Your task is to transcribe, word for word, the line containing "(109, 192) = (301, 121): white egg -> none" and all lines that follow it to the end of the entries. Leave out the pictures.

================================

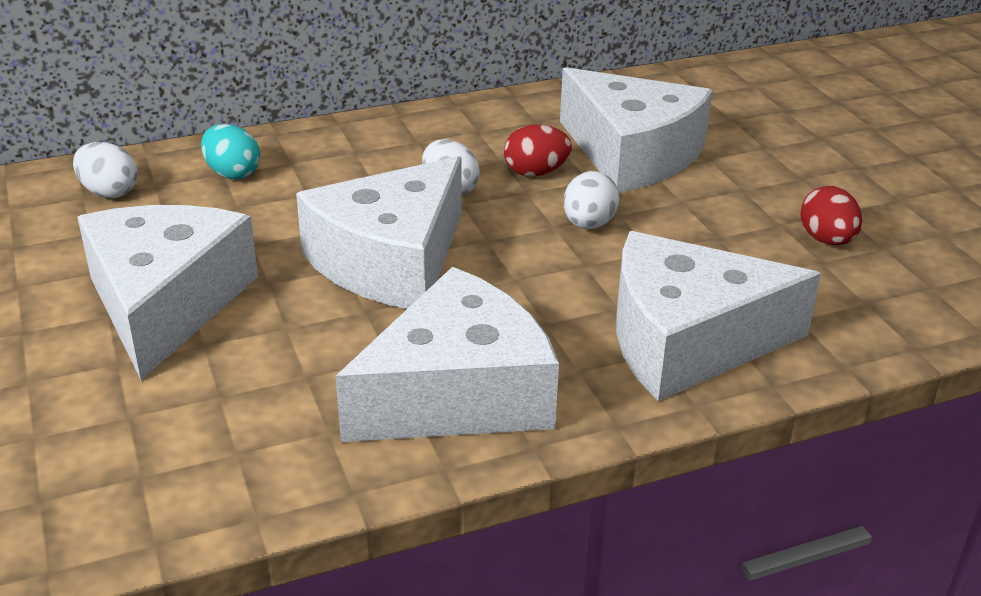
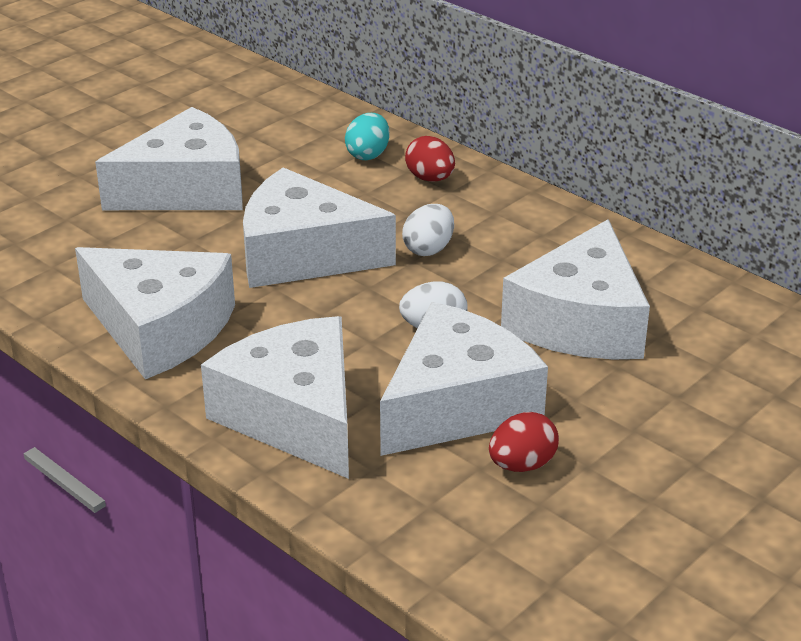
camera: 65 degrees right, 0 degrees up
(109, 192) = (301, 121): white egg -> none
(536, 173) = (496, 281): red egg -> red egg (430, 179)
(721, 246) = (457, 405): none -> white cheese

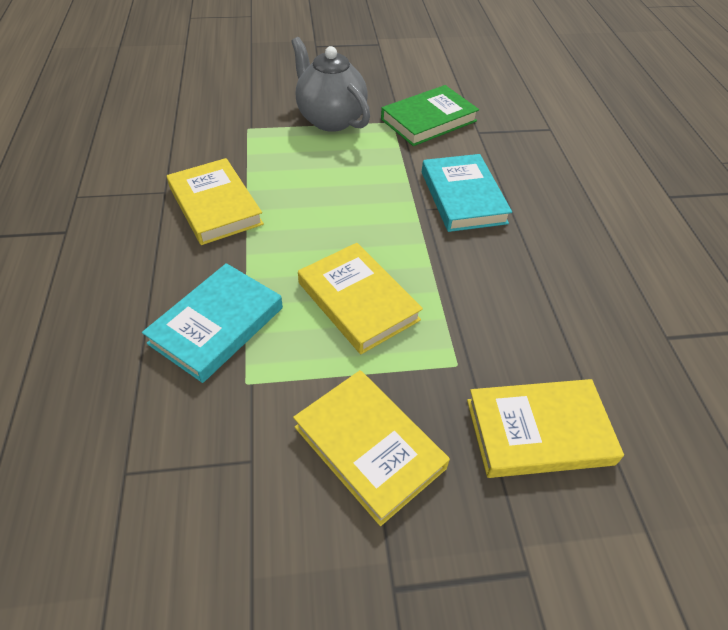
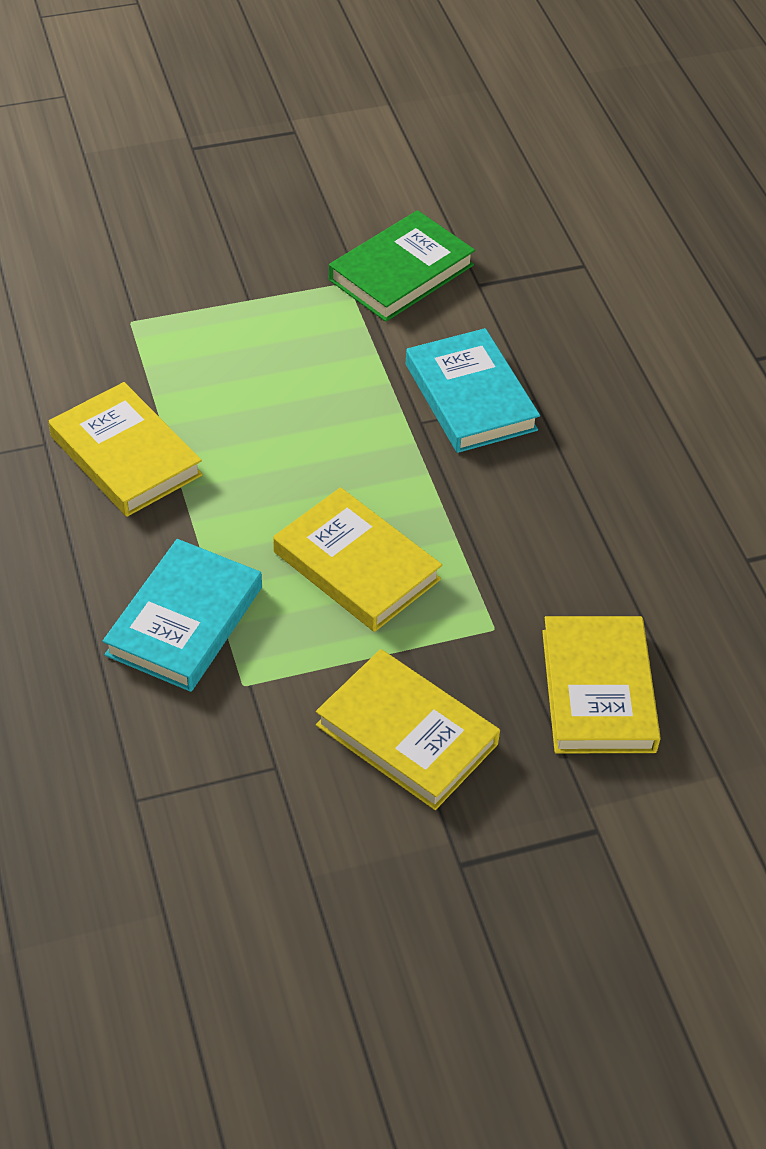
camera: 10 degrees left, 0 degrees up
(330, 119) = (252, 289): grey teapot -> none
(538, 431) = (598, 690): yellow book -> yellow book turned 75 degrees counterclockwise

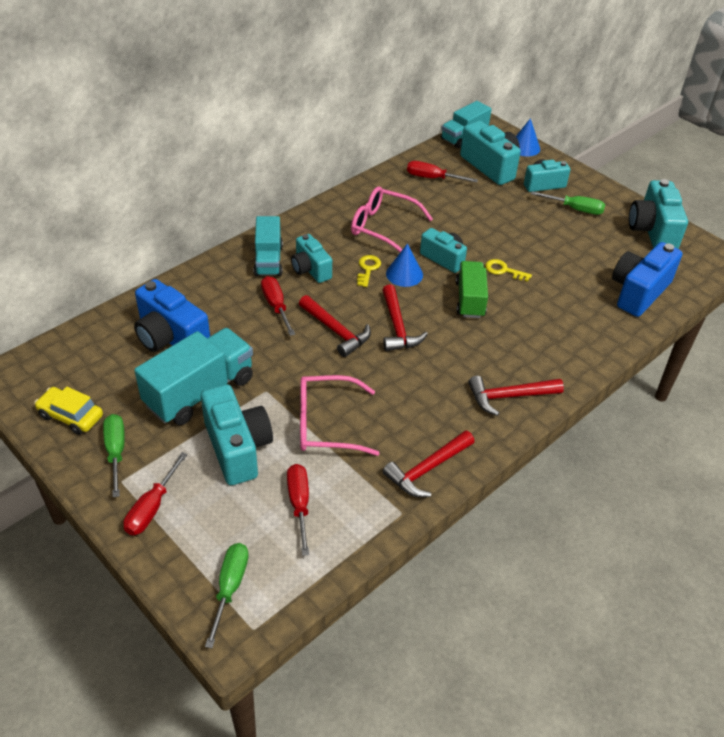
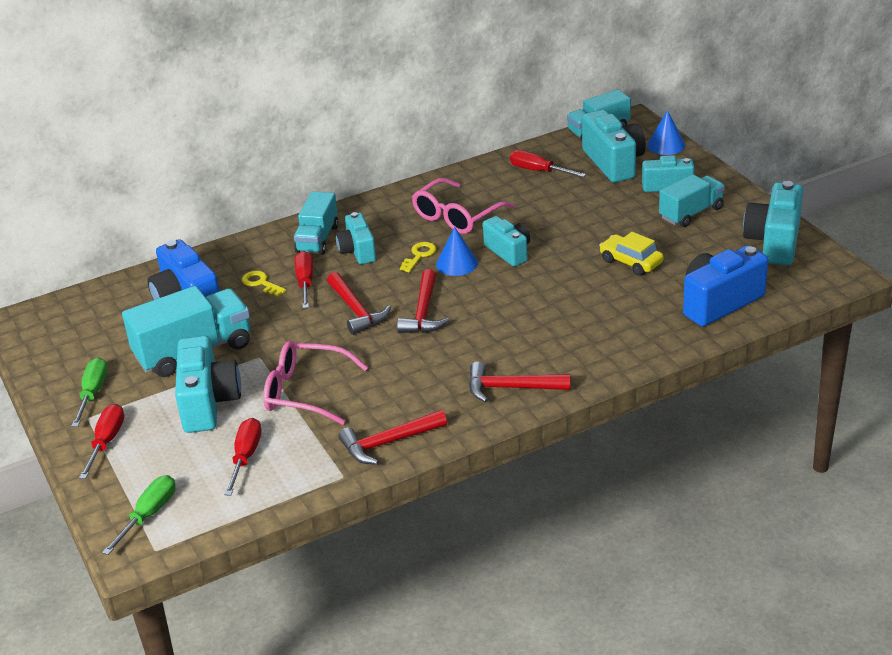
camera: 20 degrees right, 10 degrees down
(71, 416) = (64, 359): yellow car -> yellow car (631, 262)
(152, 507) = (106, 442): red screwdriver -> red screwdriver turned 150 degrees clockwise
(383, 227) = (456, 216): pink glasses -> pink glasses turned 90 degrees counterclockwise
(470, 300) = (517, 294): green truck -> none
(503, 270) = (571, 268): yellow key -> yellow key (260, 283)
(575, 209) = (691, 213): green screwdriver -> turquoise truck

================================

Your response:
(109, 192) = (301, 121): white egg -> none
(536, 173) = (496, 281): red egg -> red egg (430, 179)
(721, 246) = (457, 405): none -> white cheese

camera: 10 degrees left, 0 degrees up
(330, 119) = (252, 289): grey teapot -> none
(538, 431) = (598, 690): yellow book -> yellow book turned 75 degrees counterclockwise

camera: 20 degrees right, 10 degrees down
(71, 416) = (64, 359): yellow car -> yellow car (631, 262)
(152, 507) = (106, 442): red screwdriver -> red screwdriver turned 150 degrees clockwise
(383, 227) = (456, 216): pink glasses -> pink glasses turned 90 degrees counterclockwise
(470, 300) = (517, 294): green truck -> none
(503, 270) = (571, 268): yellow key -> yellow key (260, 283)
(575, 209) = (691, 213): green screwdriver -> turquoise truck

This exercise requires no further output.